# [Record extracts]

= = = = = = =

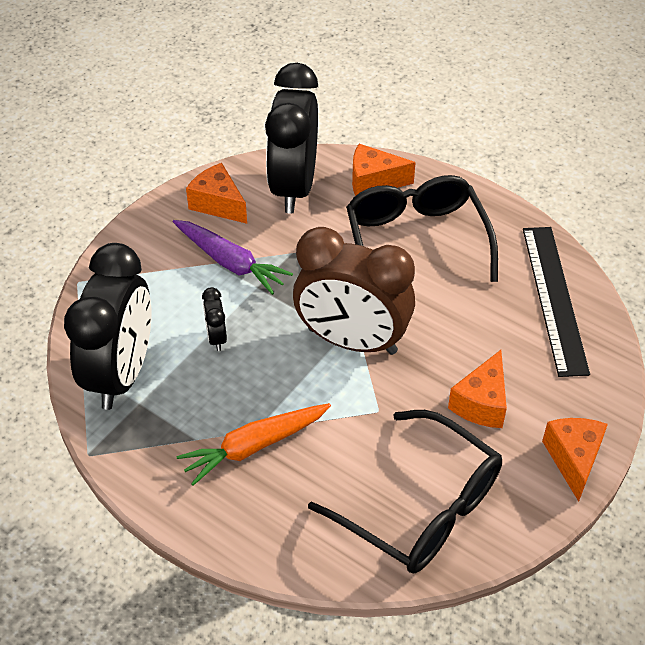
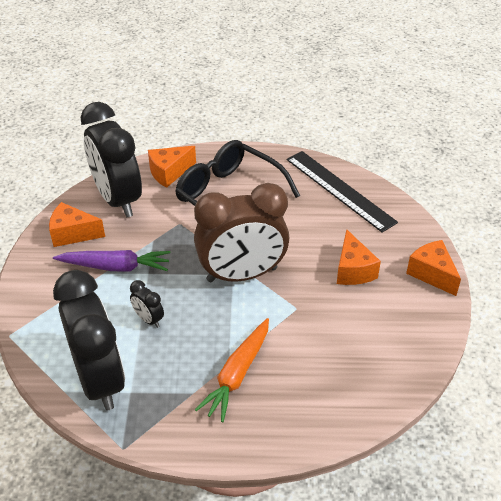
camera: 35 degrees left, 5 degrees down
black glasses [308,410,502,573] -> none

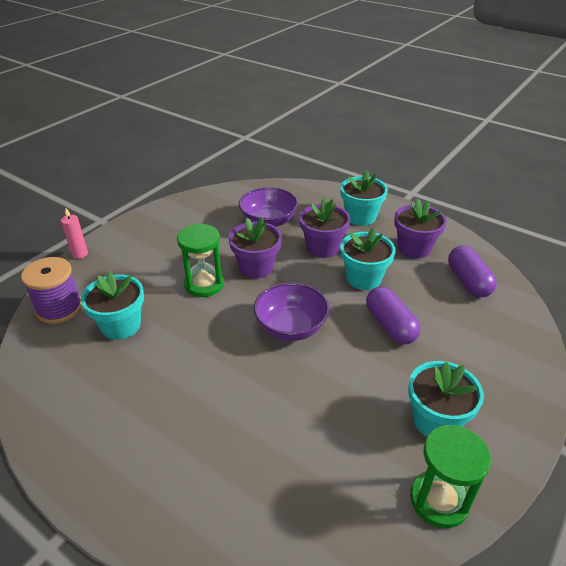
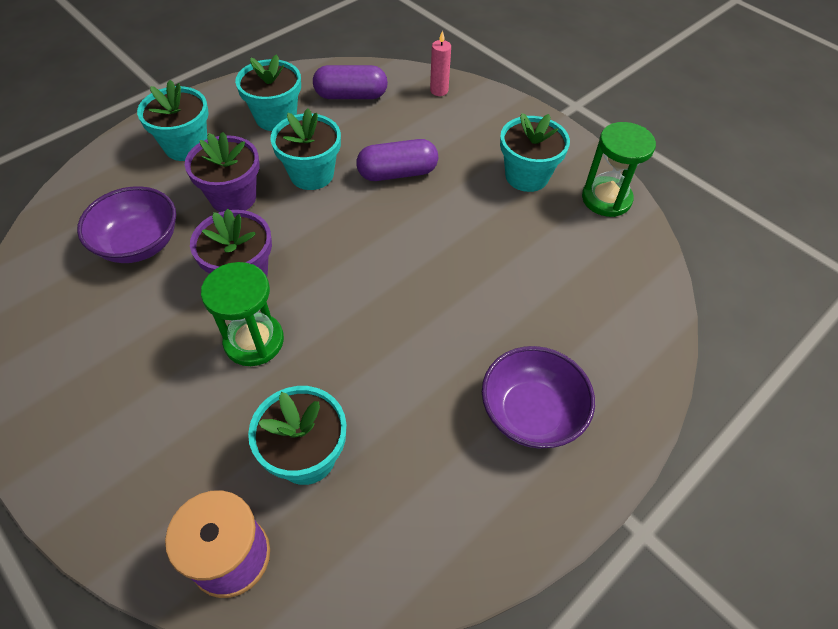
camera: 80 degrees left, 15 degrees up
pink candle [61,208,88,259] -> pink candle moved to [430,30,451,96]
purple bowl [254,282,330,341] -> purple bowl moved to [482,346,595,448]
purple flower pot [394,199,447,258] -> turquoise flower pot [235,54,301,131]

= = = = = = =

# [Problem to work on]
A word-for-word copy of the material is required; pictures stay out of it.

# [Response to the task]
camera: 35 degrees left, 5 degrees down
black glasses [308,410,502,573] -> none

camera: 80 degrees left, 15 degrees up
pink candle [61,208,88,259] -> pink candle moved to [430,30,451,96]
purple bowl [254,282,330,341] -> purple bowl moved to [482,346,595,448]
purple flower pot [394,199,447,258] -> turquoise flower pot [235,54,301,131]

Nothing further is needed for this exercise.